=== Material provided ===

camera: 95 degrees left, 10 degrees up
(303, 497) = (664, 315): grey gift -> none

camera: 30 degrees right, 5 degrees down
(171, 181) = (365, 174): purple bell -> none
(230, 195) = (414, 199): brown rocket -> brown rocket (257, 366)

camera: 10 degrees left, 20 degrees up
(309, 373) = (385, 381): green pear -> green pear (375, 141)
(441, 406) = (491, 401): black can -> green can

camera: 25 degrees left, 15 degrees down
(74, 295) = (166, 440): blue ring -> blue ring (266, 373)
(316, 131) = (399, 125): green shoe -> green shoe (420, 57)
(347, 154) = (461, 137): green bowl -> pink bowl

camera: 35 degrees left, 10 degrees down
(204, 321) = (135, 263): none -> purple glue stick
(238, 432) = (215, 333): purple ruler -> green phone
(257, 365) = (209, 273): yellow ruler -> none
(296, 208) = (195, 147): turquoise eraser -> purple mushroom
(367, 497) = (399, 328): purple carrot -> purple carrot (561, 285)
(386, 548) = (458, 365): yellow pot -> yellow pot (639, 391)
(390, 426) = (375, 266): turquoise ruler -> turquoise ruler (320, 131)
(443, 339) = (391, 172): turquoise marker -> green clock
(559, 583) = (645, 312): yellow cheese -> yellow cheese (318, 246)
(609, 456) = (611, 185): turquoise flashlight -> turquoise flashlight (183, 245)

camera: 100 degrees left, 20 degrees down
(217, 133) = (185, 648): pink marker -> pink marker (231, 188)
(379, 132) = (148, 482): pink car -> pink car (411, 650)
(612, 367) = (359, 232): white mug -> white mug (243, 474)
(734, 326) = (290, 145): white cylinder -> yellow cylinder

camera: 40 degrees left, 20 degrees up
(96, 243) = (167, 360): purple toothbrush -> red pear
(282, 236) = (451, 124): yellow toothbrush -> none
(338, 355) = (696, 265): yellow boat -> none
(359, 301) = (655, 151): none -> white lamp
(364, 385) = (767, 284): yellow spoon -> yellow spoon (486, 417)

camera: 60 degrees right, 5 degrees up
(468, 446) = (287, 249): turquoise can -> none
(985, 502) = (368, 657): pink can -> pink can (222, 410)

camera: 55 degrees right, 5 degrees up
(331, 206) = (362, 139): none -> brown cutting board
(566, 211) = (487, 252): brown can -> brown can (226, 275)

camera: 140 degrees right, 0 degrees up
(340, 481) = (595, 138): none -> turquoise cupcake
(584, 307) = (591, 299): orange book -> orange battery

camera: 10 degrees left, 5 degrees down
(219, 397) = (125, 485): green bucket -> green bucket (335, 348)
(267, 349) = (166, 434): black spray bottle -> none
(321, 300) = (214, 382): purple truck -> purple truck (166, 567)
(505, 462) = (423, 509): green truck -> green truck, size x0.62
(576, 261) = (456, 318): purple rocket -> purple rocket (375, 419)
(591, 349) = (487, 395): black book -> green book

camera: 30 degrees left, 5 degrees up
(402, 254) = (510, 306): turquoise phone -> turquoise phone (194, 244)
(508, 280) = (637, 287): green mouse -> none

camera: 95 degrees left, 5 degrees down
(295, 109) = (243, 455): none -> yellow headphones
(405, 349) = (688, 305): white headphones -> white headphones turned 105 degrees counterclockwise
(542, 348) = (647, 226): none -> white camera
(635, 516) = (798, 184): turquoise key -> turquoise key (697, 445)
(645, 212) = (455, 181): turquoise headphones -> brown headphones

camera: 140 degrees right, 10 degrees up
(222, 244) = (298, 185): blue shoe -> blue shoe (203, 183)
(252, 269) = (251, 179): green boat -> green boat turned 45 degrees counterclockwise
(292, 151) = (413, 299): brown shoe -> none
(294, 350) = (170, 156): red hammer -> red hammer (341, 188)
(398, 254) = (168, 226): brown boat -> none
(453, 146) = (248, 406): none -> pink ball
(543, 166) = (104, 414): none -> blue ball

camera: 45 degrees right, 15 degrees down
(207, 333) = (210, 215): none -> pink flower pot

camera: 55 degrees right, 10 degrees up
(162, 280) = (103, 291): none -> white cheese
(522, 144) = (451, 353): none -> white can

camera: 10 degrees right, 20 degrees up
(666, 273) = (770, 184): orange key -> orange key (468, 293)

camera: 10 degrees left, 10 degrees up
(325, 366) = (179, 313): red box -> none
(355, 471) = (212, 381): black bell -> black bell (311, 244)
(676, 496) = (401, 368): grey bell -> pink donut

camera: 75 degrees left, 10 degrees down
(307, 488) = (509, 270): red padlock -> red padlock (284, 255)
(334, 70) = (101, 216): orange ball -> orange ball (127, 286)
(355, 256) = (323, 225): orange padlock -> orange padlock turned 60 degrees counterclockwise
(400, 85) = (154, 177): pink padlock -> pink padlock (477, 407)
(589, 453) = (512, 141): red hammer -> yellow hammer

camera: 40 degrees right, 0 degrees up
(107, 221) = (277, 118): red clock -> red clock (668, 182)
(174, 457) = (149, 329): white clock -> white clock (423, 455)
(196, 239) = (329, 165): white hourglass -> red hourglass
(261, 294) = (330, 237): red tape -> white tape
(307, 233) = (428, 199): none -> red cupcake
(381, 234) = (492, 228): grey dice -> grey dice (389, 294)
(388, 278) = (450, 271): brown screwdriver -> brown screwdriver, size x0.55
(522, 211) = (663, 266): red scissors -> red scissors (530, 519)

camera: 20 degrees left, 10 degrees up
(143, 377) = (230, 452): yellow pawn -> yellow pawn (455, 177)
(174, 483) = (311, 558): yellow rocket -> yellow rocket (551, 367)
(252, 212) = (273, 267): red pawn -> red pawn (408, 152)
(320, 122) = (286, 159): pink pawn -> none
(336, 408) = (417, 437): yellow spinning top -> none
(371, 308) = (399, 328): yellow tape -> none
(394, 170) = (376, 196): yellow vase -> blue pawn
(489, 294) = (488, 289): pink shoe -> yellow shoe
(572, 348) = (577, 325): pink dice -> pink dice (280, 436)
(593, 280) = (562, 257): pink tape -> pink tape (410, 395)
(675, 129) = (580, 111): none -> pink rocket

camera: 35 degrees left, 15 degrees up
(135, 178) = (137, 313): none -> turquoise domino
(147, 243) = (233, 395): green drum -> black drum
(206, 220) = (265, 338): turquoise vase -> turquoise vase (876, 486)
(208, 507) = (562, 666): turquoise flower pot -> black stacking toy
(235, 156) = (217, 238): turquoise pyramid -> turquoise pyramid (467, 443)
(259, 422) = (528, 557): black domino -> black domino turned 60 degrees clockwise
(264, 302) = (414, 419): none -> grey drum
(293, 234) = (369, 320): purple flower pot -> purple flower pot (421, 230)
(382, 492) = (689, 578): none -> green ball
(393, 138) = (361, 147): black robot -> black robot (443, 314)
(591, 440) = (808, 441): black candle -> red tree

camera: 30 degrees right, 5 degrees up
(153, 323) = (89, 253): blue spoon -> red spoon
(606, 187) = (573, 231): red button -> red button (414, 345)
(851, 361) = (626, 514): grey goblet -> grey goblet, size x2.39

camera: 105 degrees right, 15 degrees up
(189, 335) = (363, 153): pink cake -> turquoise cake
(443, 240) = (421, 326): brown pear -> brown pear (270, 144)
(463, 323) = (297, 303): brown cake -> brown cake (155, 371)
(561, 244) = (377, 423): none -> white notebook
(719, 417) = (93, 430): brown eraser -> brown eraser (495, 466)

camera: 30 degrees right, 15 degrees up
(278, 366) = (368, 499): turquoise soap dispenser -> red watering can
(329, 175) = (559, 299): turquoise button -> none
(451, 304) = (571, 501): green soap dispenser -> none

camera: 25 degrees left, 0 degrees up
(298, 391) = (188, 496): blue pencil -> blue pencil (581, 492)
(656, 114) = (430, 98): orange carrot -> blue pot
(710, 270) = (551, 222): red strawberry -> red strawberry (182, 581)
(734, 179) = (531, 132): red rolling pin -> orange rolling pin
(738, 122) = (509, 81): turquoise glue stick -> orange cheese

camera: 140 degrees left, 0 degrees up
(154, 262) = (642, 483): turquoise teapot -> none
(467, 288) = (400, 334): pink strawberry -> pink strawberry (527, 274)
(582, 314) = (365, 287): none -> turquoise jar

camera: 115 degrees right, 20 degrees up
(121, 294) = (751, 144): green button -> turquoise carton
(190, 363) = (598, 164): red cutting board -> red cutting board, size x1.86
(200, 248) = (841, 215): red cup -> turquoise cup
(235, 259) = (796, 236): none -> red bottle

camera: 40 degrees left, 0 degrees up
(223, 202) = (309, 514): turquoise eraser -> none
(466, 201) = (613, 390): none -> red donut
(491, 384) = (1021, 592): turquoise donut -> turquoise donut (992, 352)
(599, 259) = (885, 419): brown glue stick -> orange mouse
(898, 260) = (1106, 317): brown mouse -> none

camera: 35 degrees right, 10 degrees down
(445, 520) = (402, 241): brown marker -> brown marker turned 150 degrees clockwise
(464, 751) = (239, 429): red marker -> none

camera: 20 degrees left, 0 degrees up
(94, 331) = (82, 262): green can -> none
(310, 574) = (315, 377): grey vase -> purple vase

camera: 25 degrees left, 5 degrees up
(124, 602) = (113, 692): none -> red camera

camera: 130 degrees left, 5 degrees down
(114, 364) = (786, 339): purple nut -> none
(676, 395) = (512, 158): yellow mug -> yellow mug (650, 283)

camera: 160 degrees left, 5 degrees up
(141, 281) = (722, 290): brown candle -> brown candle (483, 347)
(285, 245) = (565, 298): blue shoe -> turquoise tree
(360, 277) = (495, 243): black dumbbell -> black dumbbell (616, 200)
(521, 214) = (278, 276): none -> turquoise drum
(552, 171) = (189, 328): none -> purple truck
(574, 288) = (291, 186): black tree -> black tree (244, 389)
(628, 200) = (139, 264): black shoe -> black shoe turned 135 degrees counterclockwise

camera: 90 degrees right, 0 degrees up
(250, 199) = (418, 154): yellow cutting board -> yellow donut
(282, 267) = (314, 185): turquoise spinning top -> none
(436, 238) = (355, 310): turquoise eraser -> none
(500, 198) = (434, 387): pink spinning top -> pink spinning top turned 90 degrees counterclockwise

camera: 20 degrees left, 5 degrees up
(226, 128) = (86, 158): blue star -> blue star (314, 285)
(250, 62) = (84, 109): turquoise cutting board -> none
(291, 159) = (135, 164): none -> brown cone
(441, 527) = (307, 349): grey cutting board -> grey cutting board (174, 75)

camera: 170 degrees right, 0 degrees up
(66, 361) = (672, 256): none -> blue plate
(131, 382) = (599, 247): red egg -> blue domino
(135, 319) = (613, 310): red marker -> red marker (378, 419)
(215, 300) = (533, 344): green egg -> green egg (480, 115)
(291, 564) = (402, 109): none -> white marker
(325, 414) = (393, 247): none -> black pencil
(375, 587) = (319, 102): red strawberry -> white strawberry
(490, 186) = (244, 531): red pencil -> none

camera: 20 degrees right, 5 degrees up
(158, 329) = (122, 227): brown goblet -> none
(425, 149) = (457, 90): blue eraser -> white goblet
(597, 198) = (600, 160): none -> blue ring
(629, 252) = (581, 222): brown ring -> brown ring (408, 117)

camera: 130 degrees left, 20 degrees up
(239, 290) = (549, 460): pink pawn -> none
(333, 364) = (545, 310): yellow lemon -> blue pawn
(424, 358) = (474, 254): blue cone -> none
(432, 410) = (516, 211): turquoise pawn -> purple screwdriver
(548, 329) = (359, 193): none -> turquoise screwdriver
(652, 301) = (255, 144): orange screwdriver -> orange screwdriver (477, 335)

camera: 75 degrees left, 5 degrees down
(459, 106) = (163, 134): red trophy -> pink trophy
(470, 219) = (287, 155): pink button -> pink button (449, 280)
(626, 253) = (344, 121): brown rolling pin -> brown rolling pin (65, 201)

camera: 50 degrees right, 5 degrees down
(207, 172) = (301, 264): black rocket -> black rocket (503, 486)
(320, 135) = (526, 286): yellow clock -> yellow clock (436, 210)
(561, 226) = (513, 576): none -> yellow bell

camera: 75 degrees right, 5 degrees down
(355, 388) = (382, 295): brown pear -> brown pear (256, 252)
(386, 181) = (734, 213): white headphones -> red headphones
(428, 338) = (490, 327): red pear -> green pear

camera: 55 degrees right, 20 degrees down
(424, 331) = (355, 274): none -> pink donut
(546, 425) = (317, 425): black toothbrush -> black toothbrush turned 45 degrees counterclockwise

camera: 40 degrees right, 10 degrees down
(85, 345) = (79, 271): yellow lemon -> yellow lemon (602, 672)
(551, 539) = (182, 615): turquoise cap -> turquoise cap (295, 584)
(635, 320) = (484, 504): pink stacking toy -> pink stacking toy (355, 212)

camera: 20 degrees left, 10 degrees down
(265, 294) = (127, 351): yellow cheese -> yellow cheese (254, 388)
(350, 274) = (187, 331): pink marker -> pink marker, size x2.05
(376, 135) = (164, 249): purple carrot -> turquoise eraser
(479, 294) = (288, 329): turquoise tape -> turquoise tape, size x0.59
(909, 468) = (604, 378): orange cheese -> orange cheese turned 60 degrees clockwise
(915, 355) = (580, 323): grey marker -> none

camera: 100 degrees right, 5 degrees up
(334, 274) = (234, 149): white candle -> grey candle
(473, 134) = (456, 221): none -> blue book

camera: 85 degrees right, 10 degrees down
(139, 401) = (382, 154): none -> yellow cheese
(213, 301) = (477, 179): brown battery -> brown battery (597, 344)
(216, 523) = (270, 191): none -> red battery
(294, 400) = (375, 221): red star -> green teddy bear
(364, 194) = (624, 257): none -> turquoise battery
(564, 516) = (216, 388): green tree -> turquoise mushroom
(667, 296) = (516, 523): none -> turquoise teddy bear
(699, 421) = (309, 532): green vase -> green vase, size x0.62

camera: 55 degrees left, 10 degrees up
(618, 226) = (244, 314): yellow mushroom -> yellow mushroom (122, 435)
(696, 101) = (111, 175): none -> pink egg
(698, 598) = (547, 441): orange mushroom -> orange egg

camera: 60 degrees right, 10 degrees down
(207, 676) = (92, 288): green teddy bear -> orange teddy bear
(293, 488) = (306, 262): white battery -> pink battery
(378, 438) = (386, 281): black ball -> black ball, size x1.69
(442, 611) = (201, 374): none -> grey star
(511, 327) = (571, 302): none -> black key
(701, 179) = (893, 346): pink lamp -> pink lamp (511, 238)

===

__What the task requires__:
If a line of the data contains the string "dice", count it; then give the total alone.

__Result of the exercise__:
2